[Directions]:
Two lines in the data below mark the range: the one with "yellow bottle: 3 -> 4" and the one with "yellow capsule: 2 -> 1". Return both, along with every line between them, exactly.

[Record extracts]:
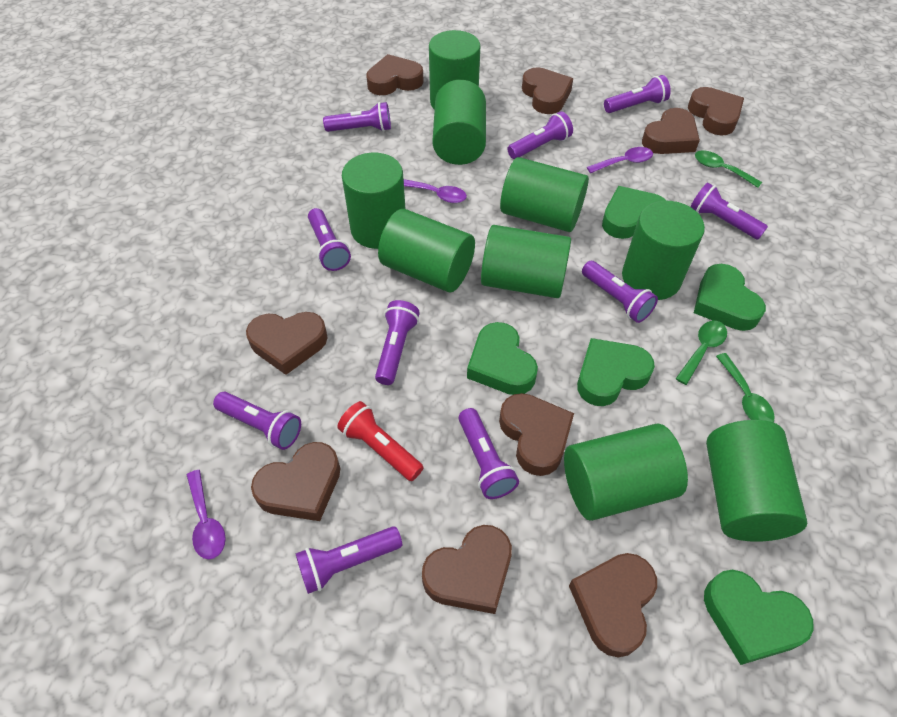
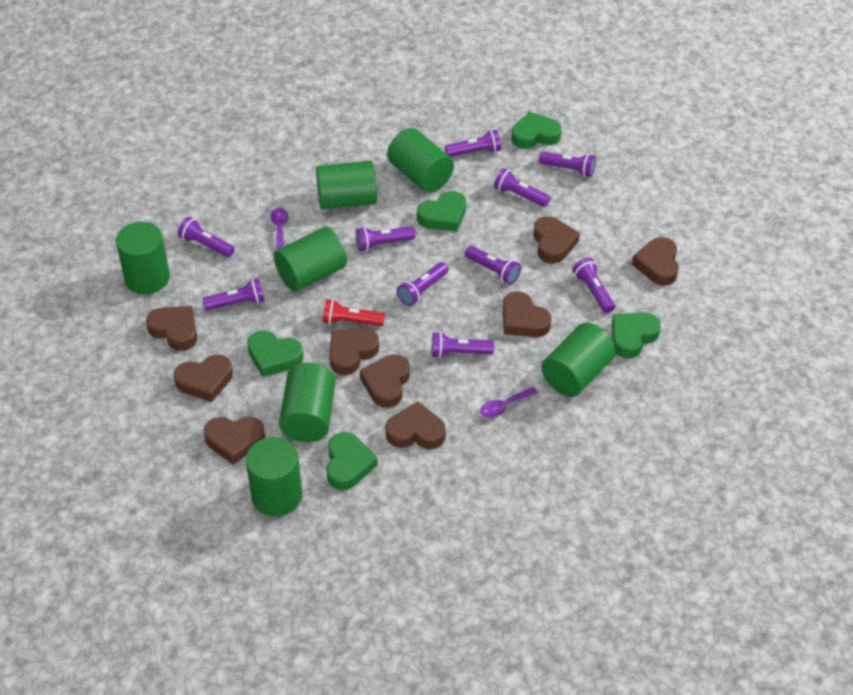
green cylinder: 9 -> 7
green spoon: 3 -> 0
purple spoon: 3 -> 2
==
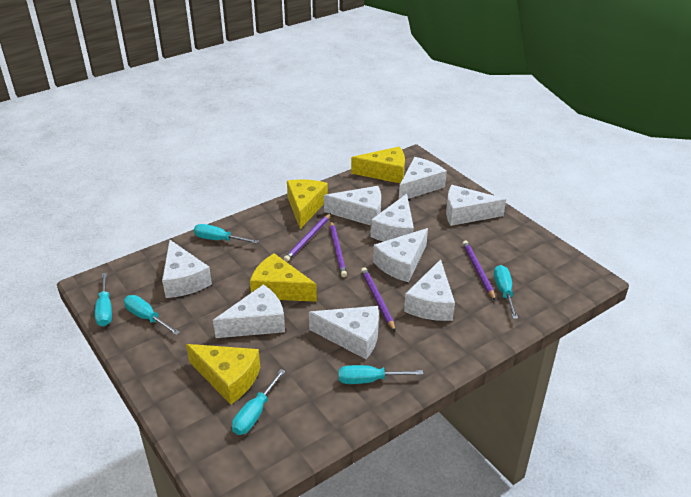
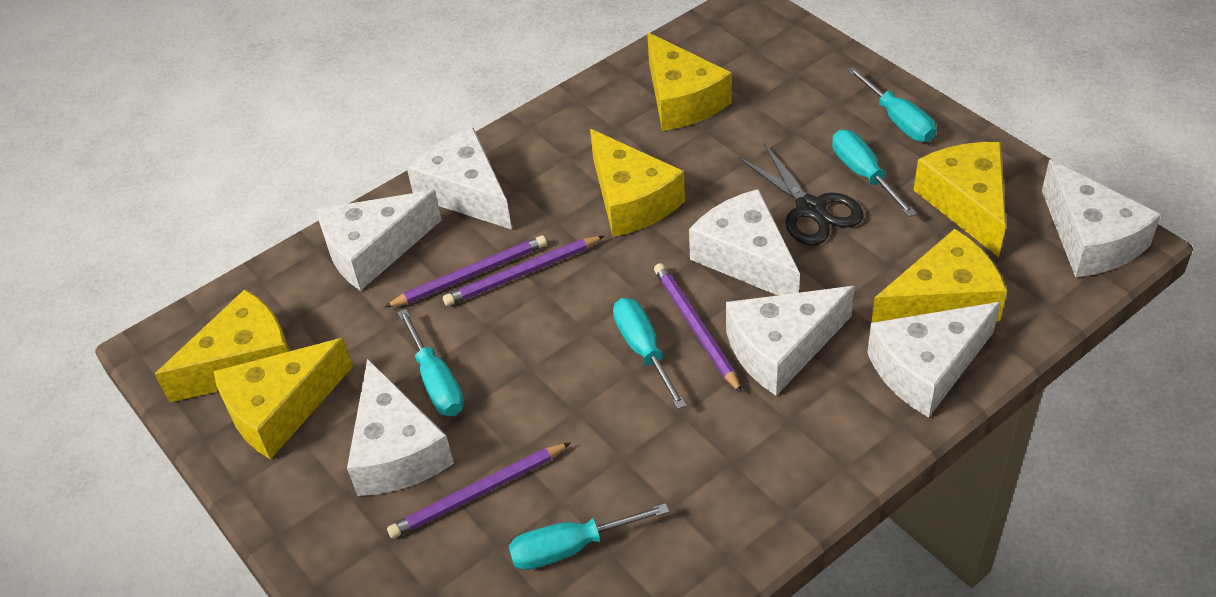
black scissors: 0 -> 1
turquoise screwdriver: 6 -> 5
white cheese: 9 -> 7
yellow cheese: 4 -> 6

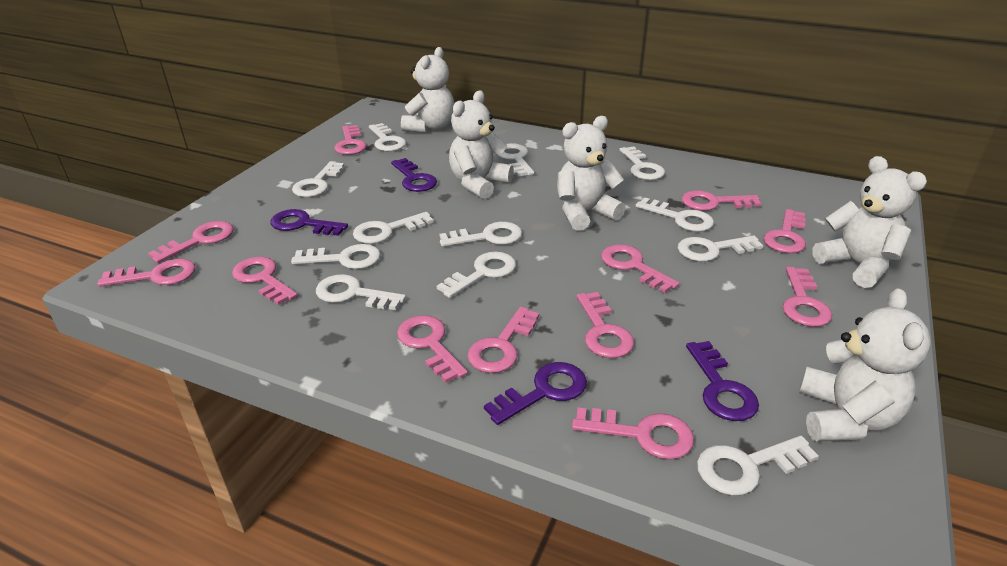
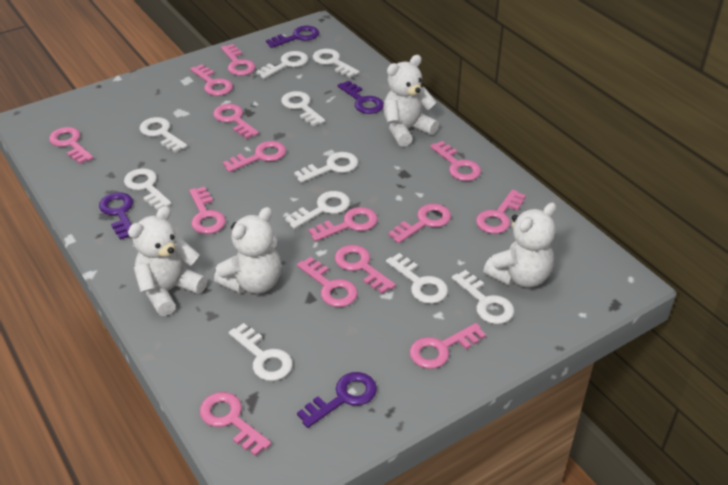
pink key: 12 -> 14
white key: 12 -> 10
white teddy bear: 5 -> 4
---
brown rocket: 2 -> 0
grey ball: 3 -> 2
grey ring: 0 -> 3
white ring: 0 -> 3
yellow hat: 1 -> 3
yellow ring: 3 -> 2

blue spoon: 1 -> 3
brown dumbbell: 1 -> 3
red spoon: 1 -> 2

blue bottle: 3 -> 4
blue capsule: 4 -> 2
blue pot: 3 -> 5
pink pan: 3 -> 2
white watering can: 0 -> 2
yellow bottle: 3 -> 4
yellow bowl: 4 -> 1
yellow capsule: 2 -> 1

[Exercise answer]:
yellow bottle: 3 -> 4
yellow bowl: 4 -> 1
yellow capsule: 2 -> 1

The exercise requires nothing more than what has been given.